**WHAT THIS TASK INVOLVES:** Repeat exactly, and only, the lines of the entries below from the one with "R201: 470 (N6, VRAW) -> 470 (+3V3, N6)" through the one with "V1: 24V (plus", both ends included.

Source data:

——

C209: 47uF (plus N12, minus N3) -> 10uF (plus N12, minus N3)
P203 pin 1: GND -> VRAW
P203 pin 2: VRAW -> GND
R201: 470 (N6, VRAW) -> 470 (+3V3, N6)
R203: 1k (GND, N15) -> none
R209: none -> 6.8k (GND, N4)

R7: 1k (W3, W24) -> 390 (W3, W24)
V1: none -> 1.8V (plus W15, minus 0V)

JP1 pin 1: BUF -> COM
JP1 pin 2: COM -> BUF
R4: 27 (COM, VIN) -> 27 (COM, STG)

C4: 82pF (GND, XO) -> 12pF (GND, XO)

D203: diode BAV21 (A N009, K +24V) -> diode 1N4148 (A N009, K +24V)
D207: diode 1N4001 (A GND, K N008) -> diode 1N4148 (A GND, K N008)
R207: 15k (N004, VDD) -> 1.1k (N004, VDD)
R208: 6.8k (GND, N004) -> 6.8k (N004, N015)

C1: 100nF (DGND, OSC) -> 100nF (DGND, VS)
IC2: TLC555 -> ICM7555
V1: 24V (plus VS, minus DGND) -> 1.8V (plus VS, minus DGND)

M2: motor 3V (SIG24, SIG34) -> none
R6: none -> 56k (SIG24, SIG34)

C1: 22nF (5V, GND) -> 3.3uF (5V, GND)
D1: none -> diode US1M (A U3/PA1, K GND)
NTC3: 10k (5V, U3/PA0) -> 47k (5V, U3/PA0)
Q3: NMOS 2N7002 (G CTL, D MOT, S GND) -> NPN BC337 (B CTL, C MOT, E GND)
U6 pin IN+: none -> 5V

——

**RESULT:**
R201: 470 (N6, VRAW) -> 470 (+3V3, N6)
R203: 1k (GND, N15) -> none
R209: none -> 6.8k (GND, N4)

R7: 1k (W3, W24) -> 390 (W3, W24)
V1: none -> 1.8V (plus W15, minus 0V)

JP1 pin 1: BUF -> COM
JP1 pin 2: COM -> BUF
R4: 27 (COM, VIN) -> 27 (COM, STG)

C4: 82pF (GND, XO) -> 12pF (GND, XO)

D203: diode BAV21 (A N009, K +24V) -> diode 1N4148 (A N009, K +24V)
D207: diode 1N4001 (A GND, K N008) -> diode 1N4148 (A GND, K N008)
R207: 15k (N004, VDD) -> 1.1k (N004, VDD)
R208: 6.8k (GND, N004) -> 6.8k (N004, N015)

C1: 100nF (DGND, OSC) -> 100nF (DGND, VS)
IC2: TLC555 -> ICM7555
V1: 24V (plus VS, minus DGND) -> 1.8V (plus VS, minus DGND)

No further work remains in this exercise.